INPUT DATA.
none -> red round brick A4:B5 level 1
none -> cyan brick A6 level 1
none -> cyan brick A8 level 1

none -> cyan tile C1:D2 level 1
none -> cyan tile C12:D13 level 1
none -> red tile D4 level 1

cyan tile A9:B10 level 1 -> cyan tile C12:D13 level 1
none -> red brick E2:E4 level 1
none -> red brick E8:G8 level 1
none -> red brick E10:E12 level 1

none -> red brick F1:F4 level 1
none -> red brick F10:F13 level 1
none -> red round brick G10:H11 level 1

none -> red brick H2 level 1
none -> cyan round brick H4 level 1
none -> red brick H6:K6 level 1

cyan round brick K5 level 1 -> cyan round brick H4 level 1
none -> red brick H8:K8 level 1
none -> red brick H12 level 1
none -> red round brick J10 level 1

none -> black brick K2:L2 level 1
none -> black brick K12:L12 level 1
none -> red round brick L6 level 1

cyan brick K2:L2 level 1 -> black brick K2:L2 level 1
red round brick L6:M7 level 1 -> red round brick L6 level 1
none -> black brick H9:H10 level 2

EXERCISE PROMPT.
Your answer must be the line holding "none -> red brick F1:F4 level 1" and every later line of the entries above, written out exactly, and nothing else.

YOUR SOLUTION.
none -> red brick F1:F4 level 1
none -> red brick F10:F13 level 1
none -> red round brick G10:H11 level 1

none -> red brick H2 level 1
none -> cyan round brick H4 level 1
none -> red brick H6:K6 level 1

cyan round brick K5 level 1 -> cyan round brick H4 level 1
none -> red brick H8:K8 level 1
none -> red brick H12 level 1
none -> red round brick J10 level 1

none -> black brick K2:L2 level 1
none -> black brick K12:L12 level 1
none -> red round brick L6 level 1

cyan brick K2:L2 level 1 -> black brick K2:L2 level 1
red round brick L6:M7 level 1 -> red round brick L6 level 1
none -> black brick H9:H10 level 2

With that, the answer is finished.